**ACTIVITY**
Give back exactly the lines that run from the beginning of the entries to the line containing "R203: 10k (SIG7, SIG14) -> 3.9k (SIG7, SIG14)", both included, and nothing else.

Segment Open

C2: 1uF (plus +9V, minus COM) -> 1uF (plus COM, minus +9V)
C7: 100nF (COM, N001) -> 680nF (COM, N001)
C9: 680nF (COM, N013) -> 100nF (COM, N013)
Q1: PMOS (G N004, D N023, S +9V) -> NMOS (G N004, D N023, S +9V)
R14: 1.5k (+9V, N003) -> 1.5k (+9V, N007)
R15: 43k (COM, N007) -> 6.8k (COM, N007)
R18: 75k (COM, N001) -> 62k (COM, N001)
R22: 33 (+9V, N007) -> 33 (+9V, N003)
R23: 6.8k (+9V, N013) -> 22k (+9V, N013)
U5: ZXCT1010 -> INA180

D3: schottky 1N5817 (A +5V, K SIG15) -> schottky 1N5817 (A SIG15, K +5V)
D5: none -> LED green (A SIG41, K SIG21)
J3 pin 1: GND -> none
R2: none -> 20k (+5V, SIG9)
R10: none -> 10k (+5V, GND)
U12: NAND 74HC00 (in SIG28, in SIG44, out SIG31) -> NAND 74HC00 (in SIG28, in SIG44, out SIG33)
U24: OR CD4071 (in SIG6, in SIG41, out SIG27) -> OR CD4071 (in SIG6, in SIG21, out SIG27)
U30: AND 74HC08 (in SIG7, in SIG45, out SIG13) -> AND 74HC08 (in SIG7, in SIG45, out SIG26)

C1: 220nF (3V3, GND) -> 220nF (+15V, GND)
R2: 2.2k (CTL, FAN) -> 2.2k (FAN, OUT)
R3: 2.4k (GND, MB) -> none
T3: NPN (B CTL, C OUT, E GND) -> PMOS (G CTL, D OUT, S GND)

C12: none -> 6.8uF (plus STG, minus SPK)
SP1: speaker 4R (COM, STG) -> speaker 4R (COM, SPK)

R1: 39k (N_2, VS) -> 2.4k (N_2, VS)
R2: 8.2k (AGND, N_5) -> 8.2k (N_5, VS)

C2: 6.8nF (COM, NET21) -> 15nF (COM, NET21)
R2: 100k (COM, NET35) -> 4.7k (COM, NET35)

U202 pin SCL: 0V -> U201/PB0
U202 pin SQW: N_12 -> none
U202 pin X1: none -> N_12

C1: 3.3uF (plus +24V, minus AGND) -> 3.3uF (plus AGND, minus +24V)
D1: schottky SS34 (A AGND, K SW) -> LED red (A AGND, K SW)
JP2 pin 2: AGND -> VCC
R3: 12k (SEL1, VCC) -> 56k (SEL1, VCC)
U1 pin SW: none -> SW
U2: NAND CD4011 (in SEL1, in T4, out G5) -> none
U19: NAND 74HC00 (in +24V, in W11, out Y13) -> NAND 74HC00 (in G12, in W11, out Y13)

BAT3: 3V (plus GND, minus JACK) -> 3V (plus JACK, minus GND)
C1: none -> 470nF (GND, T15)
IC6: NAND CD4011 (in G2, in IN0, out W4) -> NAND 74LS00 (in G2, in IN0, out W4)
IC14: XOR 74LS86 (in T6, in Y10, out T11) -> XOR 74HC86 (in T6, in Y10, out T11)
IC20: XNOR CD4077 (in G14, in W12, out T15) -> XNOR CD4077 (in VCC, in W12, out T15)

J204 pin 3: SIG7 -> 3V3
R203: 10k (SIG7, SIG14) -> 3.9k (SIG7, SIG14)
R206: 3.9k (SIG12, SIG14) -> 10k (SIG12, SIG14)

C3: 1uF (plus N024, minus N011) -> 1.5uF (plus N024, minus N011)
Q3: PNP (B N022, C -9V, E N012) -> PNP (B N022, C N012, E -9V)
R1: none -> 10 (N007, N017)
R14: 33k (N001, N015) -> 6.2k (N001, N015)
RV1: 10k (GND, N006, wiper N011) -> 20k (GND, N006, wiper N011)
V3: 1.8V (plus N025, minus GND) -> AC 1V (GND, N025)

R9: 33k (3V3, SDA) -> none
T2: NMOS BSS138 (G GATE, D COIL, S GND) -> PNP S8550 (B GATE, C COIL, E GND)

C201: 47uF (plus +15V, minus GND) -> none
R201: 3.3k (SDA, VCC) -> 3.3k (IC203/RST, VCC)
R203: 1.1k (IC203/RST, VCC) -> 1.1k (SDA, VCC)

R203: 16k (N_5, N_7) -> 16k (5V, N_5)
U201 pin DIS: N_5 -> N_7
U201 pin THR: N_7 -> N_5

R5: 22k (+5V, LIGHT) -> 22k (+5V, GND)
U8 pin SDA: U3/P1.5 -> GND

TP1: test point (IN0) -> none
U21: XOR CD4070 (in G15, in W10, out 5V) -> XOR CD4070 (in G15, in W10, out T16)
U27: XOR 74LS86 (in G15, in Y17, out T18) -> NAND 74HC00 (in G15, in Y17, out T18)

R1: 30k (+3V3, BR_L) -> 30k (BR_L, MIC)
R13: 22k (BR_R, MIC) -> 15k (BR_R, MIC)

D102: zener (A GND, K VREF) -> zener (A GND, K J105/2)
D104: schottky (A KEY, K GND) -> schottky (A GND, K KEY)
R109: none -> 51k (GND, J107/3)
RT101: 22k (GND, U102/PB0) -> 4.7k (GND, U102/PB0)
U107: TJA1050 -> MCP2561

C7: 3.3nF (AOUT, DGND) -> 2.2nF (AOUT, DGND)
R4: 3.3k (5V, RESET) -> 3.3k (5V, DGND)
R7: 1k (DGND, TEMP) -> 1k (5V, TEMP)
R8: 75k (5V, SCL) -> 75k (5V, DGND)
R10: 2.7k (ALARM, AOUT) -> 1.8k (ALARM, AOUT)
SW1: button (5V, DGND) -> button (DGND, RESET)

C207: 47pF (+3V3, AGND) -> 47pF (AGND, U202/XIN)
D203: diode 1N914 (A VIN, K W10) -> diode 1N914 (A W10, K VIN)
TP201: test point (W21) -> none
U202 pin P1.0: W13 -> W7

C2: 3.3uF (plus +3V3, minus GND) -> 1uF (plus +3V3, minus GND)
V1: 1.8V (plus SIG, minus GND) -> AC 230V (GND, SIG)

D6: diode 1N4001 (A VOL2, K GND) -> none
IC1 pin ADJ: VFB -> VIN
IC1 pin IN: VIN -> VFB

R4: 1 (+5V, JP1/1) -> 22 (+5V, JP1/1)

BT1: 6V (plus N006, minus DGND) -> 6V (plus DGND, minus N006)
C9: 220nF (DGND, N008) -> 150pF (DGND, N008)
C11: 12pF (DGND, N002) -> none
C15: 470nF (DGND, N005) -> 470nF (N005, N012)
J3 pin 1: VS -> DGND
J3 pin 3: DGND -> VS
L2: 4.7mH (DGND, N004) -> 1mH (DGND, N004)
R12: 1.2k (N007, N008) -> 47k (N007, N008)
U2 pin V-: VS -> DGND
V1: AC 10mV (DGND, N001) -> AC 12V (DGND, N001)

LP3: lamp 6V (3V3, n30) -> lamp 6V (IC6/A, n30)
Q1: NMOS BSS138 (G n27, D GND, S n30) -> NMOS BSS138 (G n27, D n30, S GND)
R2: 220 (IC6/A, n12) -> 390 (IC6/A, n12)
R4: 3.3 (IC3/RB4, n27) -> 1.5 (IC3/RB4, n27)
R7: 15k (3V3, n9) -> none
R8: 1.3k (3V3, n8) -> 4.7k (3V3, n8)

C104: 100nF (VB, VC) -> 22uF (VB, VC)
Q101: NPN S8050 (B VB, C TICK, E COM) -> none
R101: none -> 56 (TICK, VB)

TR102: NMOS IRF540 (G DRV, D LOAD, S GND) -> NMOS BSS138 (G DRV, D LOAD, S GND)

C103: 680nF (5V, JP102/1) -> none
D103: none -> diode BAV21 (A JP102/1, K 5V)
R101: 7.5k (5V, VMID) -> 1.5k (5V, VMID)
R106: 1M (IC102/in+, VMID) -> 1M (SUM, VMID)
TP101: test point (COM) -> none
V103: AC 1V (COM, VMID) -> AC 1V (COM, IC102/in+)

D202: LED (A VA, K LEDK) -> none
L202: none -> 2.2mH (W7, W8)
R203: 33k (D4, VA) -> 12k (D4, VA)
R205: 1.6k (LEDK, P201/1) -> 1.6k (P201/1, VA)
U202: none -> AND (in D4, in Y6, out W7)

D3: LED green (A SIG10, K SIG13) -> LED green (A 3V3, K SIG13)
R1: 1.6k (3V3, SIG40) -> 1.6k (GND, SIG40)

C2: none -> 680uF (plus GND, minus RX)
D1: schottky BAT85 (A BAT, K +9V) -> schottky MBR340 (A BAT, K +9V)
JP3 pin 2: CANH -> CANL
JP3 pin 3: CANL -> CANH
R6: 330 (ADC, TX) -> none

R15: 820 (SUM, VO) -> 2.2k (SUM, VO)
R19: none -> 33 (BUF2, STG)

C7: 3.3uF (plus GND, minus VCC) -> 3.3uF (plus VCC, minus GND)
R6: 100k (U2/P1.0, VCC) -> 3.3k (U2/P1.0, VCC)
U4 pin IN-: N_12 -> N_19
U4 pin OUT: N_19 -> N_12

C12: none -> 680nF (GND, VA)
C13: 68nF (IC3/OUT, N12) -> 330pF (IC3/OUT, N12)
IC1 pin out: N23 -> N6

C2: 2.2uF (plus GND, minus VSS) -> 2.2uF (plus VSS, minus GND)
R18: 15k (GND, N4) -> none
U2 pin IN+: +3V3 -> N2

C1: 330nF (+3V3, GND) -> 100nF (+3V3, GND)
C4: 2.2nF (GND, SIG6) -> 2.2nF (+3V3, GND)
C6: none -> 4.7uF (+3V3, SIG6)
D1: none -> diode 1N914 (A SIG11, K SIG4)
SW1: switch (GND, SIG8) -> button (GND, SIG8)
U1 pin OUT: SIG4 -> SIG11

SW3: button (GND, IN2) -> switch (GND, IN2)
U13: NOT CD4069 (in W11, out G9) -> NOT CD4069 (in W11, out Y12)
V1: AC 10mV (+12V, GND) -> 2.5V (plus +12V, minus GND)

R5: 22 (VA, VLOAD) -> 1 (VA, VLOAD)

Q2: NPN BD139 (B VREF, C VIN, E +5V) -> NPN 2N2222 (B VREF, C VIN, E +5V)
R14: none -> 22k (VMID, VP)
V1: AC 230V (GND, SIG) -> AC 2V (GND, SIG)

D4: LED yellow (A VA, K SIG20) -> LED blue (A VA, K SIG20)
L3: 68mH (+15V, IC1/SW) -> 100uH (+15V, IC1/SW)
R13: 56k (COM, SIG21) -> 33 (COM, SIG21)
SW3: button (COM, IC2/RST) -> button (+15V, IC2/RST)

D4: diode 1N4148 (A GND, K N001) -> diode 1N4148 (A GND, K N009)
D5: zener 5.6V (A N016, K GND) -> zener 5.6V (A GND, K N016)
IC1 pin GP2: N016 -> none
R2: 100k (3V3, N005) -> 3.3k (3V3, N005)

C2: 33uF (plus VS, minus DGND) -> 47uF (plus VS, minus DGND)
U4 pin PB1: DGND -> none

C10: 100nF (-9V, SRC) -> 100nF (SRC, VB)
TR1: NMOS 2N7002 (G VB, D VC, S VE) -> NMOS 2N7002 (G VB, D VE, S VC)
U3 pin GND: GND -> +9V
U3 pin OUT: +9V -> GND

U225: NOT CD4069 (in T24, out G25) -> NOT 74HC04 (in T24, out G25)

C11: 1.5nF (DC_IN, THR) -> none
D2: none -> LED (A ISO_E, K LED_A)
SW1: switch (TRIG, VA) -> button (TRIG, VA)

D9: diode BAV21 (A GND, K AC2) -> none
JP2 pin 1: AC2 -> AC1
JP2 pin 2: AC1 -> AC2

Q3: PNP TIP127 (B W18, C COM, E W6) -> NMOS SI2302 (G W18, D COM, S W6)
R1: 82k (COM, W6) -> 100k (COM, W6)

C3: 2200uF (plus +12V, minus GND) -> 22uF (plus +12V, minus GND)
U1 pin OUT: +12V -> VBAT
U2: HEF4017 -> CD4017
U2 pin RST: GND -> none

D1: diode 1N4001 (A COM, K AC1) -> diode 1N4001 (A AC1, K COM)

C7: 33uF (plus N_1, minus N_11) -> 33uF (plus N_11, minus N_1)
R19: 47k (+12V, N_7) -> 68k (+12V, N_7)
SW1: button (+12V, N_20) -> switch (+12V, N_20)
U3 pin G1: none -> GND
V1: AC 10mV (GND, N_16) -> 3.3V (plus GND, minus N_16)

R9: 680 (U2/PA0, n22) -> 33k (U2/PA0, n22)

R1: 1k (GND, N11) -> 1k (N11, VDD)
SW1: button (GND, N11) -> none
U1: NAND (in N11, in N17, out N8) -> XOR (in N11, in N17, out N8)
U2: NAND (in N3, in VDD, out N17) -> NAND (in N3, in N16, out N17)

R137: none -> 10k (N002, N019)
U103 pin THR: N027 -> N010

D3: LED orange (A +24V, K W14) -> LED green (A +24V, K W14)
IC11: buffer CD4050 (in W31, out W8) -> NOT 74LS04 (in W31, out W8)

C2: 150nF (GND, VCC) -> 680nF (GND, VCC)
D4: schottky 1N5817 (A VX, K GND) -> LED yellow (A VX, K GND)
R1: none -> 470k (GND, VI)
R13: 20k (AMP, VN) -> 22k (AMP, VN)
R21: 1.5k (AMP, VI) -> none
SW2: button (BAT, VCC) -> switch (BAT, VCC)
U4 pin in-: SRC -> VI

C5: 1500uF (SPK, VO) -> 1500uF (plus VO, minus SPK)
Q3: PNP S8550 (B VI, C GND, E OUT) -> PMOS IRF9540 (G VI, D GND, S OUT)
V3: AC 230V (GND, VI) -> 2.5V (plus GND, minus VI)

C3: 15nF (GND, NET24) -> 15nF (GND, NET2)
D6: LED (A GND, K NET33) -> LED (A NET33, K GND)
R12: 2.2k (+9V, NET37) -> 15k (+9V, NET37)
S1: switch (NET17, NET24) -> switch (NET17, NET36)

Segment Closed

**SOLUTION TO THE PROBLEM**
C2: 1uF (plus +9V, minus COM) -> 1uF (plus COM, minus +9V)
C7: 100nF (COM, N001) -> 680nF (COM, N001)
C9: 680nF (COM, N013) -> 100nF (COM, N013)
Q1: PMOS (G N004, D N023, S +9V) -> NMOS (G N004, D N023, S +9V)
R14: 1.5k (+9V, N003) -> 1.5k (+9V, N007)
R15: 43k (COM, N007) -> 6.8k (COM, N007)
R18: 75k (COM, N001) -> 62k (COM, N001)
R22: 33 (+9V, N007) -> 33 (+9V, N003)
R23: 6.8k (+9V, N013) -> 22k (+9V, N013)
U5: ZXCT1010 -> INA180

D3: schottky 1N5817 (A +5V, K SIG15) -> schottky 1N5817 (A SIG15, K +5V)
D5: none -> LED green (A SIG41, K SIG21)
J3 pin 1: GND -> none
R2: none -> 20k (+5V, SIG9)
R10: none -> 10k (+5V, GND)
U12: NAND 74HC00 (in SIG28, in SIG44, out SIG31) -> NAND 74HC00 (in SIG28, in SIG44, out SIG33)
U24: OR CD4071 (in SIG6, in SIG41, out SIG27) -> OR CD4071 (in SIG6, in SIG21, out SIG27)
U30: AND 74HC08 (in SIG7, in SIG45, out SIG13) -> AND 74HC08 (in SIG7, in SIG45, out SIG26)

C1: 220nF (3V3, GND) -> 220nF (+15V, GND)
R2: 2.2k (CTL, FAN) -> 2.2k (FAN, OUT)
R3: 2.4k (GND, MB) -> none
T3: NPN (B CTL, C OUT, E GND) -> PMOS (G CTL, D OUT, S GND)

C12: none -> 6.8uF (plus STG, minus SPK)
SP1: speaker 4R (COM, STG) -> speaker 4R (COM, SPK)

R1: 39k (N_2, VS) -> 2.4k (N_2, VS)
R2: 8.2k (AGND, N_5) -> 8.2k (N_5, VS)

C2: 6.8nF (COM, NET21) -> 15nF (COM, NET21)
R2: 100k (COM, NET35) -> 4.7k (COM, NET35)

U202 pin SCL: 0V -> U201/PB0
U202 pin SQW: N_12 -> none
U202 pin X1: none -> N_12

C1: 3.3uF (plus +24V, minus AGND) -> 3.3uF (plus AGND, minus +24V)
D1: schottky SS34 (A AGND, K SW) -> LED red (A AGND, K SW)
JP2 pin 2: AGND -> VCC
R3: 12k (SEL1, VCC) -> 56k (SEL1, VCC)
U1 pin SW: none -> SW
U2: NAND CD4011 (in SEL1, in T4, out G5) -> none
U19: NAND 74HC00 (in +24V, in W11, out Y13) -> NAND 74HC00 (in G12, in W11, out Y13)

BAT3: 3V (plus GND, minus JACK) -> 3V (plus JACK, minus GND)
C1: none -> 470nF (GND, T15)
IC6: NAND CD4011 (in G2, in IN0, out W4) -> NAND 74LS00 (in G2, in IN0, out W4)
IC14: XOR 74LS86 (in T6, in Y10, out T11) -> XOR 74HC86 (in T6, in Y10, out T11)
IC20: XNOR CD4077 (in G14, in W12, out T15) -> XNOR CD4077 (in VCC, in W12, out T15)

J204 pin 3: SIG7 -> 3V3
R203: 10k (SIG7, SIG14) -> 3.9k (SIG7, SIG14)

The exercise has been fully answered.